About this task
In the records below, find the line with "none -> blue slope A1:A3 level 1 top 1", then copy each line exactly until you have copied the line with "none -> purple brick D9 level 1". Leave any picture out.

==== Records for this exercise ====

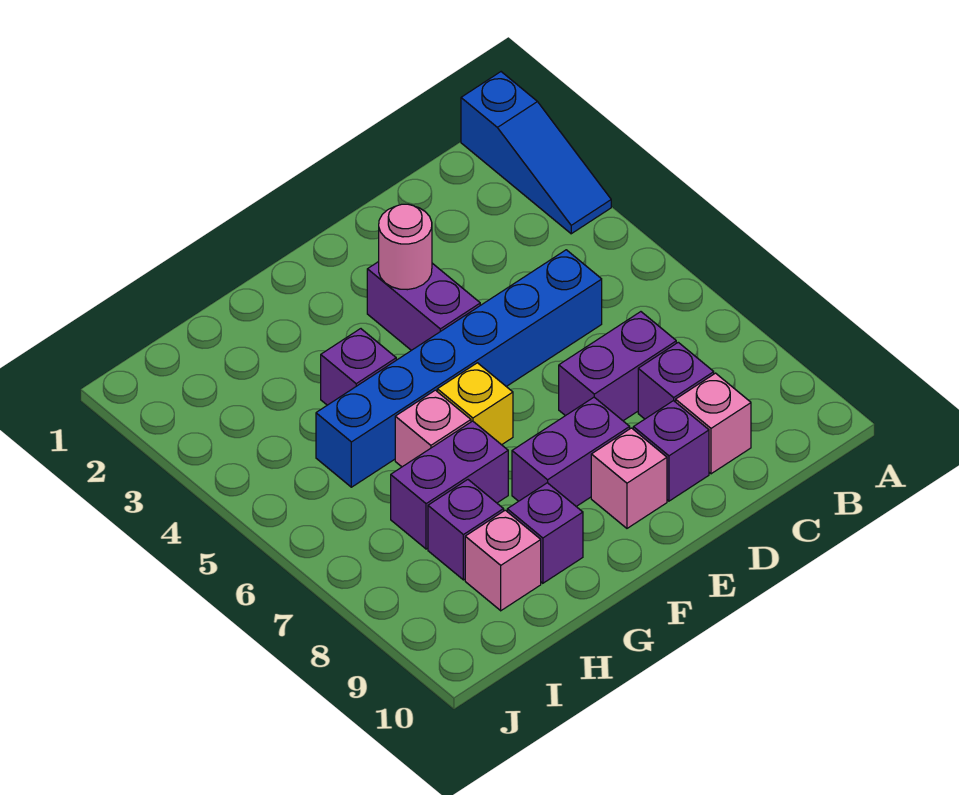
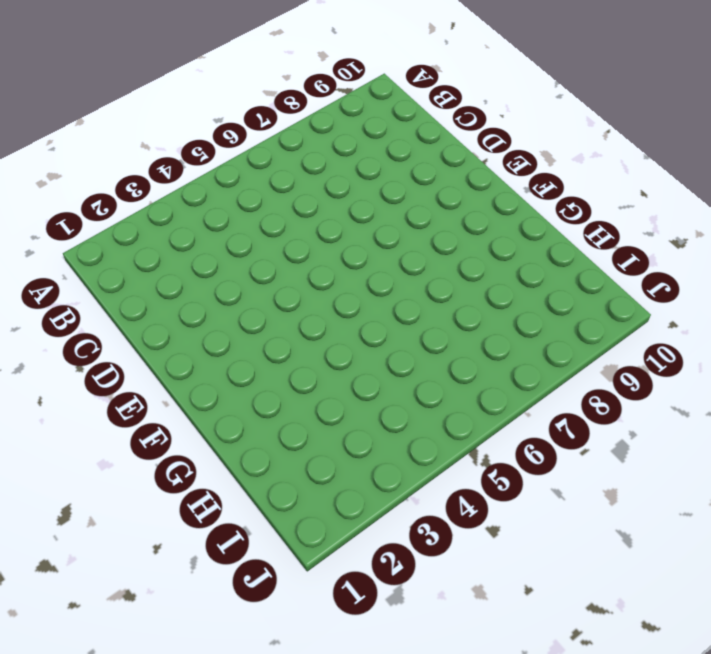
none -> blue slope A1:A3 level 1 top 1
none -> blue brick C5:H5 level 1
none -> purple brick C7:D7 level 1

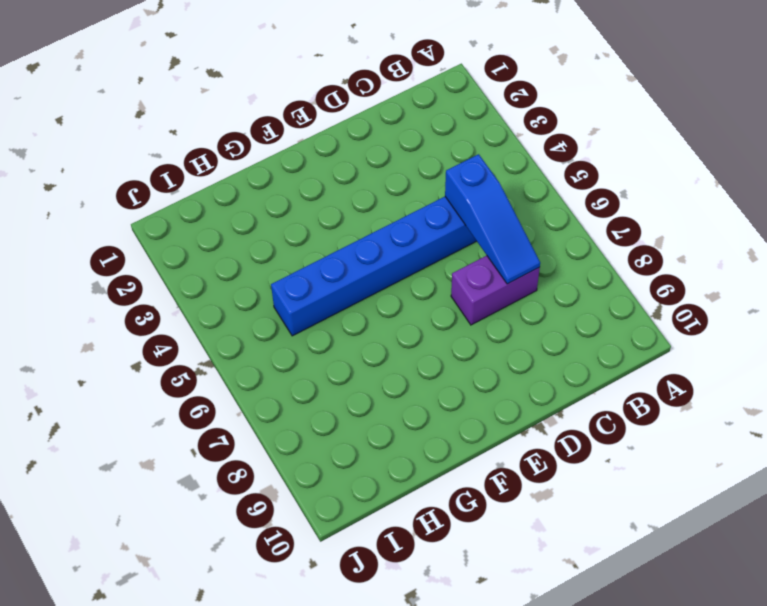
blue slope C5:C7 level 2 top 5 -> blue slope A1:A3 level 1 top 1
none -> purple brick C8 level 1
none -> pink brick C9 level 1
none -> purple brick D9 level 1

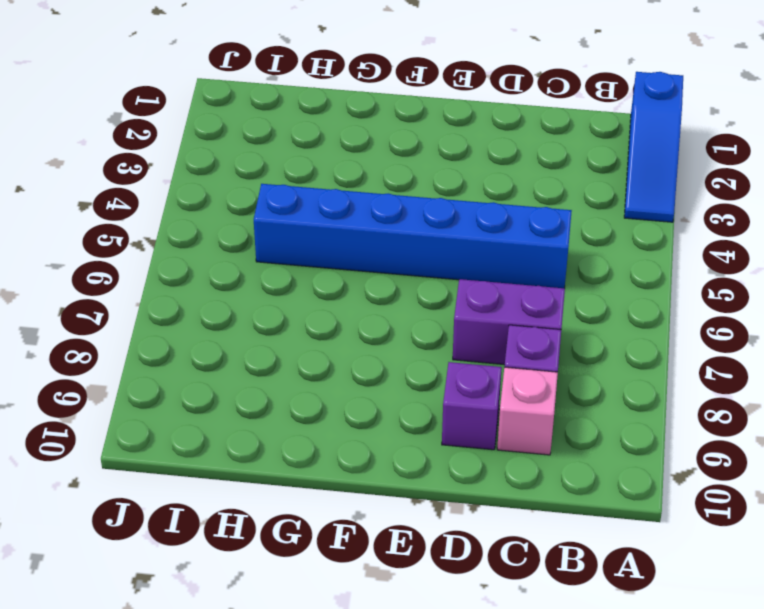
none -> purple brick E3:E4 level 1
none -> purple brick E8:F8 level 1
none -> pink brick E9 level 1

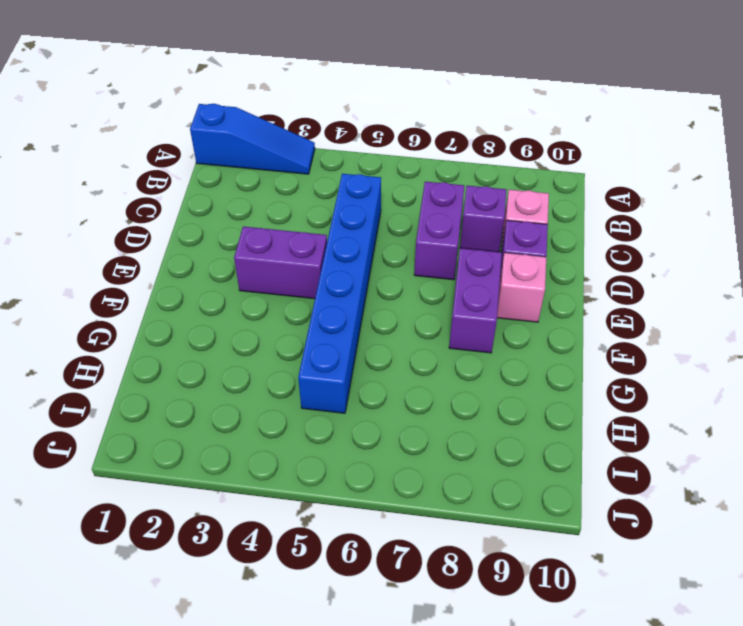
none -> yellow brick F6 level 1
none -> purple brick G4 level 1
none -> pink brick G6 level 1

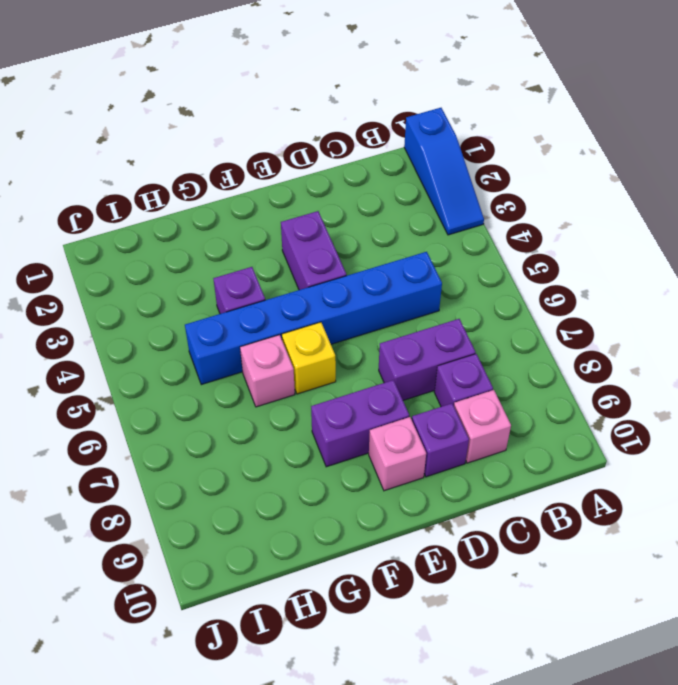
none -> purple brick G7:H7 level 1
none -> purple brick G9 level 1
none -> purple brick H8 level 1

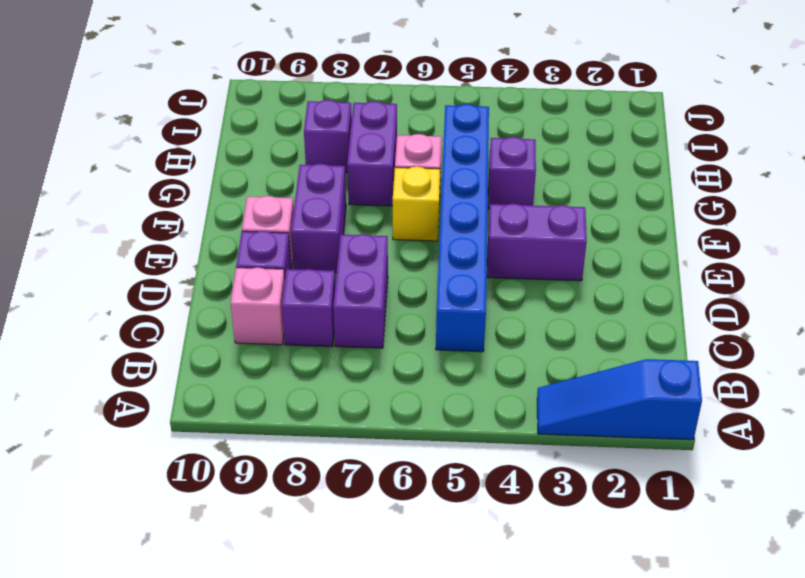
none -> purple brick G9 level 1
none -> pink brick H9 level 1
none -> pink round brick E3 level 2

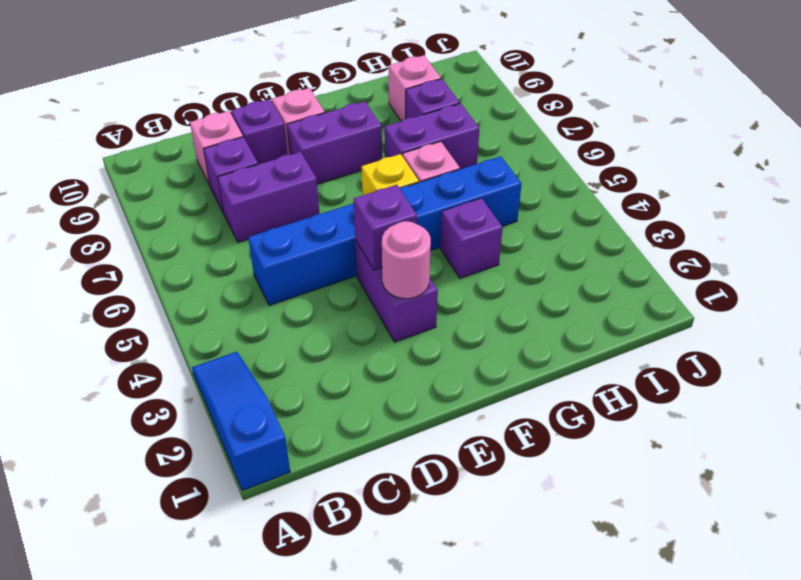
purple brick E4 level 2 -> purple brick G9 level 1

====
==== Records for this exercise ====

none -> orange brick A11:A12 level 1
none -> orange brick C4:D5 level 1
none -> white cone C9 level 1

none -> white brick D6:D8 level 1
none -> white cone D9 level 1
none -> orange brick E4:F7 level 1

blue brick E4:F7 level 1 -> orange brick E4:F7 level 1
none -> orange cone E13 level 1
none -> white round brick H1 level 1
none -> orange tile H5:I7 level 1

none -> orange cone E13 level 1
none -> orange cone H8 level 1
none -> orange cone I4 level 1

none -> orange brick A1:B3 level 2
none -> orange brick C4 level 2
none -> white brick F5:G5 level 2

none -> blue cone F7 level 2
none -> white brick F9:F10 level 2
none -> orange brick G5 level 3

====
==== Records for this exercise ====

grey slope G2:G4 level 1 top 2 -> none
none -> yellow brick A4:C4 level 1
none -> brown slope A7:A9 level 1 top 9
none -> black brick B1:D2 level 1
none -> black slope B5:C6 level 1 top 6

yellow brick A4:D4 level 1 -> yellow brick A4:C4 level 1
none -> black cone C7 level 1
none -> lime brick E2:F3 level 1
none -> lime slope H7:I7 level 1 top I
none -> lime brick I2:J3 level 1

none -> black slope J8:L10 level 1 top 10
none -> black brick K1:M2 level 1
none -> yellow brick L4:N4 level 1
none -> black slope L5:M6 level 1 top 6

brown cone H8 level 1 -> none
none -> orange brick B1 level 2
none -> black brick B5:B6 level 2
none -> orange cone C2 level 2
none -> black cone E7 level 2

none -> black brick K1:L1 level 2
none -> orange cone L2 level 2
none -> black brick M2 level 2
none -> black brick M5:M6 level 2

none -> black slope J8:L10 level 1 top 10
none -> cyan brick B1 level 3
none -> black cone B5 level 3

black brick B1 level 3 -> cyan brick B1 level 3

====

Written answer
none -> blue slope A1:A3 level 1 top 1
none -> blue brick C5:H5 level 1
none -> purple brick C7:D7 level 1

blue slope C5:C7 level 2 top 5 -> blue slope A1:A3 level 1 top 1
none -> purple brick C8 level 1
none -> pink brick C9 level 1
none -> purple brick D9 level 1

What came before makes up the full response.